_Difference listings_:
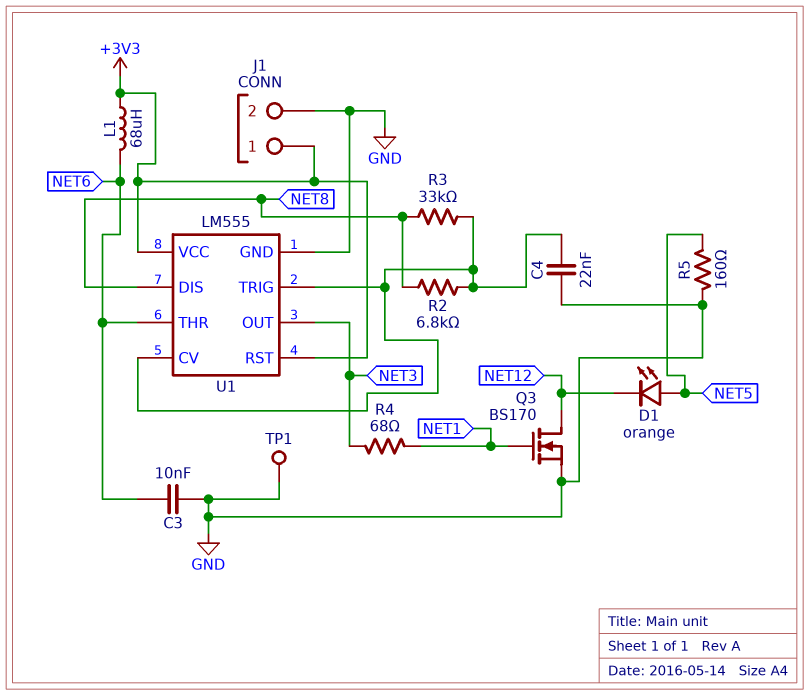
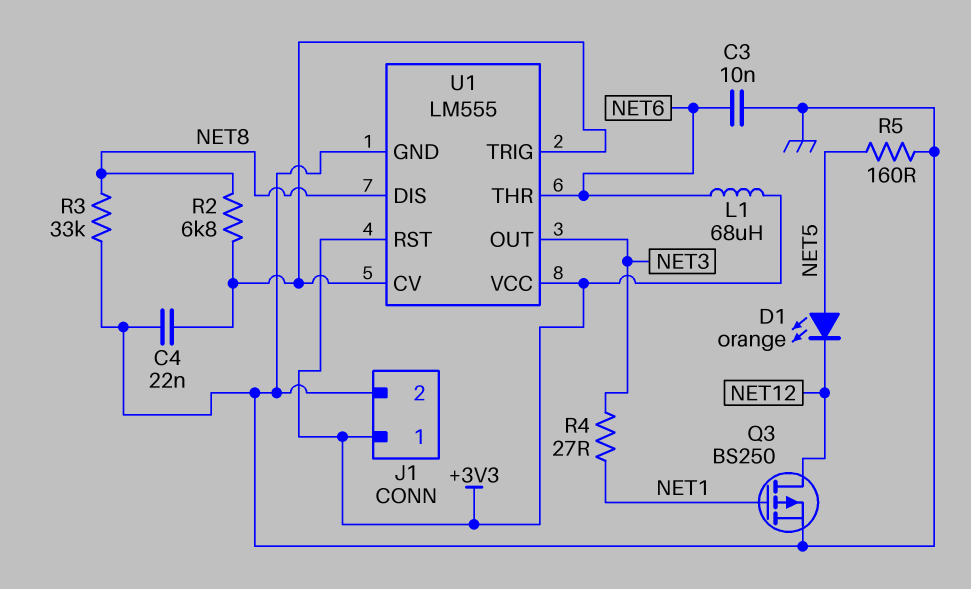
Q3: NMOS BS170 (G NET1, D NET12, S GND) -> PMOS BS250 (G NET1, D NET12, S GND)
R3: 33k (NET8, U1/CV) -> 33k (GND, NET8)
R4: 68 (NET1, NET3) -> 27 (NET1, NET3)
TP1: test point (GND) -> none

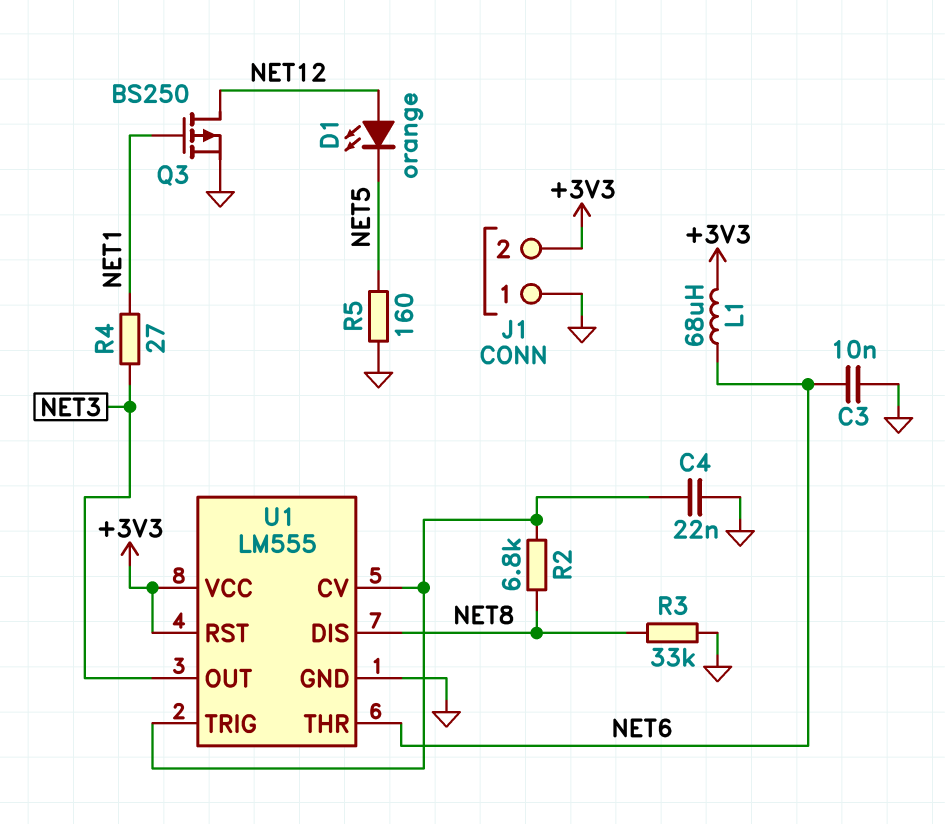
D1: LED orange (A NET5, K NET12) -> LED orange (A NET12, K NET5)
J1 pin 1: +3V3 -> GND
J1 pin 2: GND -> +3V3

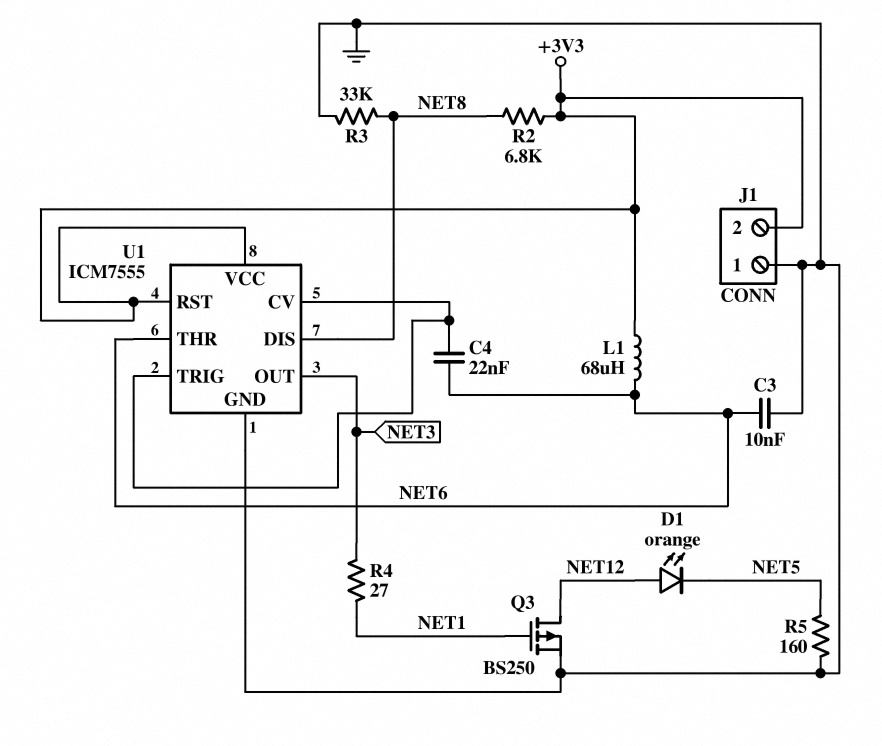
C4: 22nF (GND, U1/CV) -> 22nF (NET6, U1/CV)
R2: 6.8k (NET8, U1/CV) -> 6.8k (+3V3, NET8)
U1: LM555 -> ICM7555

_Instructions for the task_:
"J1 pin 2: GND -> +3V3" marks the last line to keep. Retype every line from the start of the entries through that one, exactly, and drop the pictures.

_Solved exercise_:
Q3: NMOS BS170 (G NET1, D NET12, S GND) -> PMOS BS250 (G NET1, D NET12, S GND)
R3: 33k (NET8, U1/CV) -> 33k (GND, NET8)
R4: 68 (NET1, NET3) -> 27 (NET1, NET3)
TP1: test point (GND) -> none

D1: LED orange (A NET5, K NET12) -> LED orange (A NET12, K NET5)
J1 pin 1: +3V3 -> GND
J1 pin 2: GND -> +3V3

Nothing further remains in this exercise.